### Source records

▽

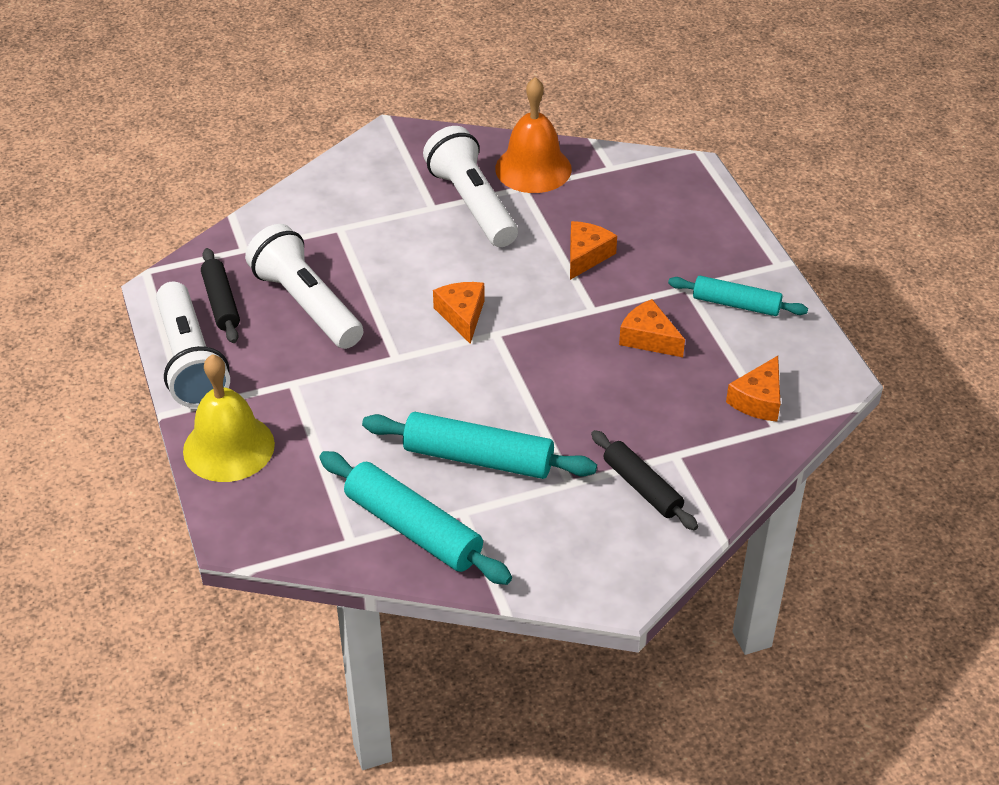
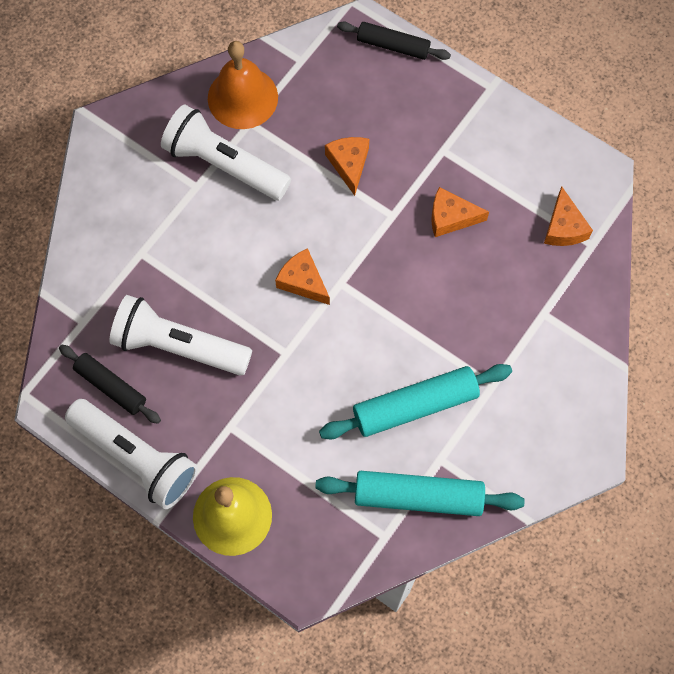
camera: 35 degrees left, 25 degrees up
(642, 487) = (542, 357): black rolling pin -> black rolling pin (393, 46)
(736, 304) = (488, 145): turquoise rolling pin -> none

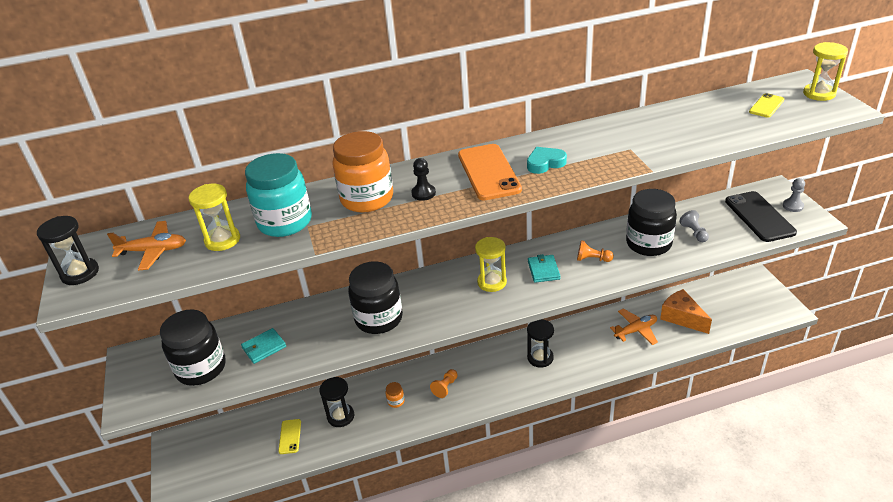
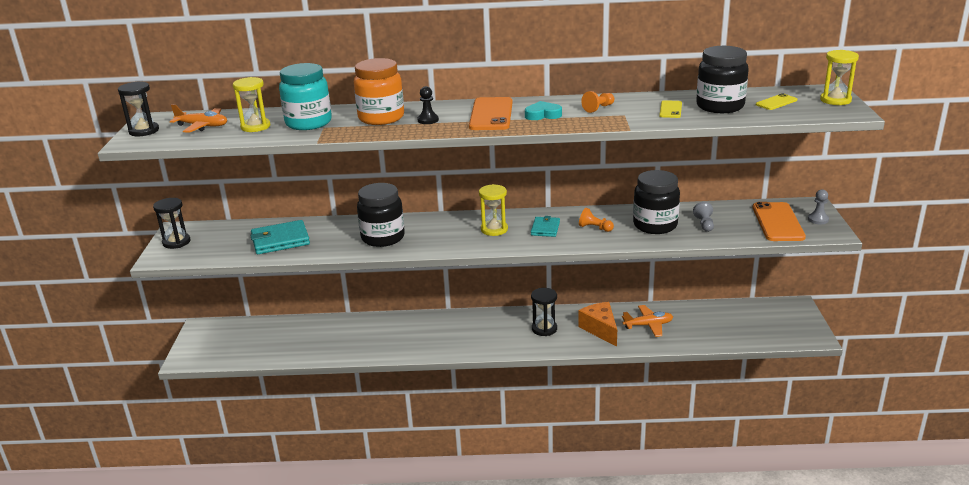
camera: 15 degrees right, 10 degrees down
(201, 368) = (225, 245): black jar -> black jar (720, 106)
(264, 347) = (280, 240): turquoise wallet -> turquoise wallet, size x1.66
(290, 436) = (295, 342): yellow phone -> yellow phone (670, 110)
(340, 416) = (344, 336): black hourglass -> black hourglass (176, 242)
(396, 401) = (397, 335): orange jar -> none
(445, 387) = (446, 334): orange pawn -> orange pawn (598, 108)
(682, 318) = (700, 324): orange cheese -> orange cheese (600, 329)
(759, 217) = (777, 222): black phone -> orange phone

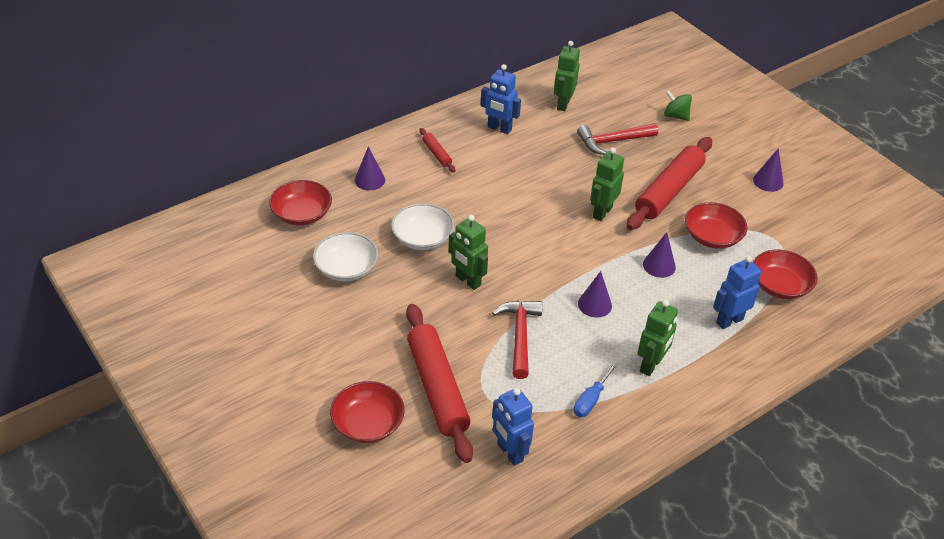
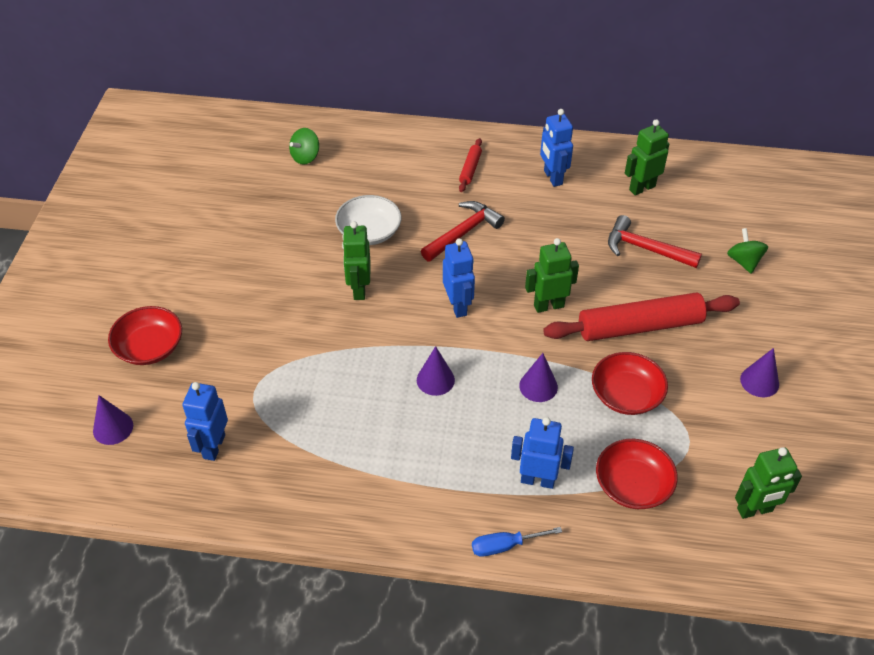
camera: 45 degrees right, 5 degrees up
(302, 214) = (305, 157): red bowl -> green spinning top
(346, 268) = (283, 219): white bowl -> none
(369, 180) = (389, 160): purple cone -> purple cone (113, 428)
(437, 388) = (228, 357): red rolling pin -> none
(520, 336) = (341, 362): red hammer -> red hammer (463, 233)
(547, 249) = (458, 306): none -> blue robot
(591, 399) = (328, 454): blue screwdriver -> blue screwdriver (505, 546)
(651, 365) = (414, 465): green robot -> green robot (755, 510)

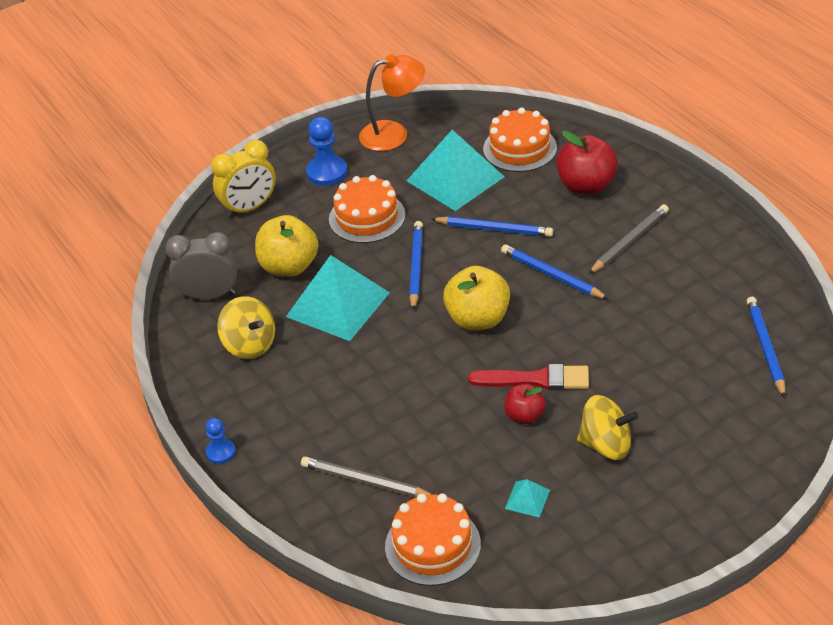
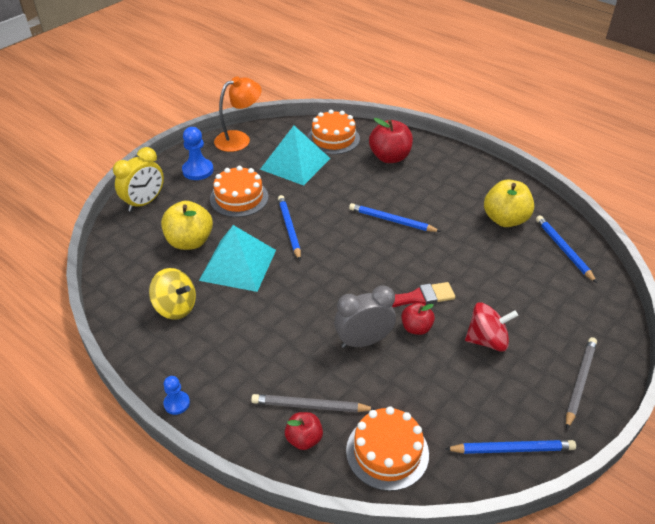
camera: 20 degrees left, 0 degrees up
(209, 295) = (130, 273): grey clock -> grey clock (363, 341)
(346, 515) = (304, 439): none -> red apple
(478, 319) = (351, 260): yellow apple -> yellow apple (505, 219)
(494, 229) = (337, 194): blue pencil -> blue pencil (512, 449)
(527, 499) = (447, 396): turquoise pyramid -> none
(606, 445) = (487, 340): yellow spinning top -> red spinning top
(629, 241) = (436, 190): grey pencil -> grey pencil (579, 382)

△

Transcribe the whole of the data exactly, minus any pictures.

camera: 35 degrees left, 25 degrees up
(642, 487) = (542, 357): black rolling pin -> black rolling pin (393, 46)
(736, 304) = (488, 145): turquoise rolling pin -> none

camera: 15 degrees right, 10 degrees down
(201, 368) = (225, 245): black jar -> black jar (720, 106)
(264, 347) = (280, 240): turquoise wallet -> turquoise wallet, size x1.66
(290, 436) = (295, 342): yellow phone -> yellow phone (670, 110)
(340, 416) = (344, 336): black hourglass -> black hourglass (176, 242)
(396, 401) = (397, 335): orange jar -> none
(445, 387) = (446, 334): orange pawn -> orange pawn (598, 108)
(682, 318) = (700, 324): orange cheese -> orange cheese (600, 329)
(759, 217) = (777, 222): black phone -> orange phone

camera: 45 degrees right, 5 degrees up
(302, 214) = (305, 157): red bowl -> green spinning top
(346, 268) = (283, 219): white bowl -> none
(369, 180) = (389, 160): purple cone -> purple cone (113, 428)
(437, 388) = (228, 357): red rolling pin -> none
(520, 336) = (341, 362): red hammer -> red hammer (463, 233)
(547, 249) = (458, 306): none -> blue robot
(591, 399) = (328, 454): blue screwdriver -> blue screwdriver (505, 546)
(651, 365) = (414, 465): green robot -> green robot (755, 510)

camera: 20 degrees left, 0 degrees up
(209, 295) = (130, 273): grey clock -> grey clock (363, 341)
(346, 515) = (304, 439): none -> red apple
(478, 319) = (351, 260): yellow apple -> yellow apple (505, 219)
(494, 229) = (337, 194): blue pencil -> blue pencil (512, 449)
(527, 499) = (447, 396): turquoise pyramid -> none
(606, 445) = (487, 340): yellow spinning top -> red spinning top
(629, 241) = (436, 190): grey pencil -> grey pencil (579, 382)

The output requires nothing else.